Repeat nothing but the lines below running from the one containing "# camera: 35 degrees left, 5 degrees up" to the one containing "move,młotek [fioletowy],[301 190". Keep both end lines.

*** INPUT

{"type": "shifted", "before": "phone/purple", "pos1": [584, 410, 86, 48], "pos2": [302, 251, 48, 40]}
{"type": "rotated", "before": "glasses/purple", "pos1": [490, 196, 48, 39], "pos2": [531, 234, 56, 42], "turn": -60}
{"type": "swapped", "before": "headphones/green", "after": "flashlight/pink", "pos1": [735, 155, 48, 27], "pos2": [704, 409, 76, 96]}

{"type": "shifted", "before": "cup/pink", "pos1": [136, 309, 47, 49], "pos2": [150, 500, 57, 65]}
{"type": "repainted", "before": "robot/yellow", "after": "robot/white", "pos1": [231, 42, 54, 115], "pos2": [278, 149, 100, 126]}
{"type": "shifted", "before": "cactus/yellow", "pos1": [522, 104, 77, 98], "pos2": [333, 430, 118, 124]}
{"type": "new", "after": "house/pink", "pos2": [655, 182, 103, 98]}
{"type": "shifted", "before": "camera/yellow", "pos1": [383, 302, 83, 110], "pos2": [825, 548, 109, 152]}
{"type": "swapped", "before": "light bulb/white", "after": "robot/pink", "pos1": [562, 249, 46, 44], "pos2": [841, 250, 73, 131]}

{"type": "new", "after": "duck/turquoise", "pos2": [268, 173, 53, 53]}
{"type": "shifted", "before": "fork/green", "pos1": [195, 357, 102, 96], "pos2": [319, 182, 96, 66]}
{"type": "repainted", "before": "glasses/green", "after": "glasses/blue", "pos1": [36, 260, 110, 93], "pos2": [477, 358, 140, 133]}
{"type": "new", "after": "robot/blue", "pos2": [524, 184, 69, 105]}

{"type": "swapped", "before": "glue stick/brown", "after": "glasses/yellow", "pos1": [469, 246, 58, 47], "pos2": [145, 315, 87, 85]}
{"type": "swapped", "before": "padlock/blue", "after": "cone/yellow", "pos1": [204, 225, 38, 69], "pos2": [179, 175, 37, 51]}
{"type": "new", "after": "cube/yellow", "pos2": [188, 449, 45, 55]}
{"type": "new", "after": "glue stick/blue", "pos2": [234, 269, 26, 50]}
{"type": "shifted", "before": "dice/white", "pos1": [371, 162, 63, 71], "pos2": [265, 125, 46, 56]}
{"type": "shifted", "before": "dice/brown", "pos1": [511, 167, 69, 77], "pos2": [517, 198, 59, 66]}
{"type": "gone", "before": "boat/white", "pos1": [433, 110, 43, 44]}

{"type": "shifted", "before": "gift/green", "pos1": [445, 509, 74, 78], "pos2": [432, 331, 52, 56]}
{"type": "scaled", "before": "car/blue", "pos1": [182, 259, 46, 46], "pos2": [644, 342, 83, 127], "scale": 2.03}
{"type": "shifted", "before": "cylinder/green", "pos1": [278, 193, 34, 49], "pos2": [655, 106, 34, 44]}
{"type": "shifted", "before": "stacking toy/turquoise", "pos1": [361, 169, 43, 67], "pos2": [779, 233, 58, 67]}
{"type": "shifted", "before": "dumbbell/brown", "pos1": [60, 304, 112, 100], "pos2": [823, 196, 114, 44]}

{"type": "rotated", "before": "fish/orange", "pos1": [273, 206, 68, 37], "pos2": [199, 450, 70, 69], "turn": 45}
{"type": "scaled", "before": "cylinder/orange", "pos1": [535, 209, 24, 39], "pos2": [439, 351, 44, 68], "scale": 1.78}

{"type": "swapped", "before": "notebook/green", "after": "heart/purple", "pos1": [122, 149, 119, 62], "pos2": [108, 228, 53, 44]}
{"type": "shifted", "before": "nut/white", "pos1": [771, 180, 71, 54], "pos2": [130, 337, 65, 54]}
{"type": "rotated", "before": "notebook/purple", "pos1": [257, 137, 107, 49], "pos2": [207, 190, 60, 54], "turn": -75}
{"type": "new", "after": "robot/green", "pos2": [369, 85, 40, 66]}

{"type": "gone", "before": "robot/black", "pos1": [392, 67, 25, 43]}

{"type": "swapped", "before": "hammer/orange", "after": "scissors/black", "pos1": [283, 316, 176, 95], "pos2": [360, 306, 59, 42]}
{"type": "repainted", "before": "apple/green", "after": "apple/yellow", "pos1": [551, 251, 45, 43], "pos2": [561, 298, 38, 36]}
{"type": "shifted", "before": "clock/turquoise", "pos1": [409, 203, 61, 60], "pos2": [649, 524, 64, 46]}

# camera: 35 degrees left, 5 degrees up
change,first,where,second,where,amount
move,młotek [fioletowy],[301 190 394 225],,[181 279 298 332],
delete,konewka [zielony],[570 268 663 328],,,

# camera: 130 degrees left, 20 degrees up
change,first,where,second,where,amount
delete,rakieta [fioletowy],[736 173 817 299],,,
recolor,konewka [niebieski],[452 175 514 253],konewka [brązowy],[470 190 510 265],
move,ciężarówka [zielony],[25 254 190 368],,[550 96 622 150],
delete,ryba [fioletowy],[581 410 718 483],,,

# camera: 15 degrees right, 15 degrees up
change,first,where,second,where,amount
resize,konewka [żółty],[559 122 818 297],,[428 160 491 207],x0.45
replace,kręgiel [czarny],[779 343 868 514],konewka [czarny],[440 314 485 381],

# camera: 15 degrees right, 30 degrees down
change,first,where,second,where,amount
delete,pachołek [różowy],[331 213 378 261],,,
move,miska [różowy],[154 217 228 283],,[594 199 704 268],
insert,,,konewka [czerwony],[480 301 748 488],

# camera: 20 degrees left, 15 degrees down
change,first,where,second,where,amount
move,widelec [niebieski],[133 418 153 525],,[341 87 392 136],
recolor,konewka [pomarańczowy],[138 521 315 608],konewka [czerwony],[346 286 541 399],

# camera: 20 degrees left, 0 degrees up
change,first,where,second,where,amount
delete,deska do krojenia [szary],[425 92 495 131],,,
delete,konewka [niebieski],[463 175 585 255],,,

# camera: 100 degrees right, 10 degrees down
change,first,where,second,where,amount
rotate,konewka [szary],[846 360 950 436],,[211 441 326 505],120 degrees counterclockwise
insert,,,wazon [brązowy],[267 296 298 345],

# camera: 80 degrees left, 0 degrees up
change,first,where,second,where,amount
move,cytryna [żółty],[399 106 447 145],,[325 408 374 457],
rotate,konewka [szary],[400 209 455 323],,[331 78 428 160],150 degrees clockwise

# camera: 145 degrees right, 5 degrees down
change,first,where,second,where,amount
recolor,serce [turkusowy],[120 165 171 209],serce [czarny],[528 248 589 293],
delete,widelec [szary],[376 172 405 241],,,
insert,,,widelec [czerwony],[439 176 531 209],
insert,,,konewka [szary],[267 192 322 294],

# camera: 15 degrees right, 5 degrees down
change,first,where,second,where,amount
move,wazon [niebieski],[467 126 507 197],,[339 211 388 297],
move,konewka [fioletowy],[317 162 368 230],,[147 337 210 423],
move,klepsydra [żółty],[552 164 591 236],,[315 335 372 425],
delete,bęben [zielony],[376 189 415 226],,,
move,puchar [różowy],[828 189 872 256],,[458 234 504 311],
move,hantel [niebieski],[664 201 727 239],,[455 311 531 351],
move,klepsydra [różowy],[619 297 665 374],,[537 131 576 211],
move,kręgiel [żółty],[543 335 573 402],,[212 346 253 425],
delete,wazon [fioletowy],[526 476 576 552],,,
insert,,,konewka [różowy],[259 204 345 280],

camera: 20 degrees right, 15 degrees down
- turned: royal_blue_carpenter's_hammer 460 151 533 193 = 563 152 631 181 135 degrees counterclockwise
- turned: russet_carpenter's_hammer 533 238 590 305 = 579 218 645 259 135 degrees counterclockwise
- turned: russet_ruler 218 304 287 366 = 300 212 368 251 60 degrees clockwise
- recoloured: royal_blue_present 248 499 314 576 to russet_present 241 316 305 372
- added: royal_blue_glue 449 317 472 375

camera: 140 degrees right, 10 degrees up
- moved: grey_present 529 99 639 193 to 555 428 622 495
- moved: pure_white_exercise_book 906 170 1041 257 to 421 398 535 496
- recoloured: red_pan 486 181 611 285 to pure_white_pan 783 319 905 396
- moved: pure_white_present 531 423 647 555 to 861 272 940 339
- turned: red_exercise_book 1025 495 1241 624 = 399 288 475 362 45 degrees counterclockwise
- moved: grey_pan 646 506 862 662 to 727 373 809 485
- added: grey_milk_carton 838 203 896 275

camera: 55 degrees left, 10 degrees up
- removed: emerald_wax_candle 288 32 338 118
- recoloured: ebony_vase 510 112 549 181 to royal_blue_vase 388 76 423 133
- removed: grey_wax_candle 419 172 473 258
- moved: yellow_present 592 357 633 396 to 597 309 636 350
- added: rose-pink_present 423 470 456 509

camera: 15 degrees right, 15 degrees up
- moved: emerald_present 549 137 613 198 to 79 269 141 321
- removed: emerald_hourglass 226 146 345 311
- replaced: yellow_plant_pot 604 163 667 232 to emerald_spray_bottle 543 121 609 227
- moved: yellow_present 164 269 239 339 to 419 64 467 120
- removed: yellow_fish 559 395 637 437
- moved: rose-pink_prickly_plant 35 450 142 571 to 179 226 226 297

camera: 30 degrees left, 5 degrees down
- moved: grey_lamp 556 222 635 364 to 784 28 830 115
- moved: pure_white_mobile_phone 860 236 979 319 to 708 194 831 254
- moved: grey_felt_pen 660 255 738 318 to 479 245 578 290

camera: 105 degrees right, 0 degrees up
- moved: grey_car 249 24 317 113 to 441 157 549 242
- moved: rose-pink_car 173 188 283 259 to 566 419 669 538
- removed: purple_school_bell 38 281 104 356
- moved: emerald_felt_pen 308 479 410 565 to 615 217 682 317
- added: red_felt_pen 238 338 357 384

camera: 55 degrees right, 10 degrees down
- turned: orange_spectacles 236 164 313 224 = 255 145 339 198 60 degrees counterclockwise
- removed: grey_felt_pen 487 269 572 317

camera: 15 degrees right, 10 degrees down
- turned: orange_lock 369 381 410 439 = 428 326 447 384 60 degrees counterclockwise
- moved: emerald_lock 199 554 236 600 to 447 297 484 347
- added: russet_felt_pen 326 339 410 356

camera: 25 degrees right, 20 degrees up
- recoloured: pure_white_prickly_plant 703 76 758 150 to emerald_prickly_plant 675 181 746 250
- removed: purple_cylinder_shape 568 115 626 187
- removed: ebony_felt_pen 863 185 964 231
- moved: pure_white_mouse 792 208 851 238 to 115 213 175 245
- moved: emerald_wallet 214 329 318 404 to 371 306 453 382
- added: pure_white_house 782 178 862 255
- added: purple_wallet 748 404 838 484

******

▶ [RESPONSE FOR THIS EXERCISE]:
# camera: 35 degrees left, 5 degrees up
change,first,where,second,where,amount
move,młotek [fioletowy],[301 190 394 225],,[181 279 298 332],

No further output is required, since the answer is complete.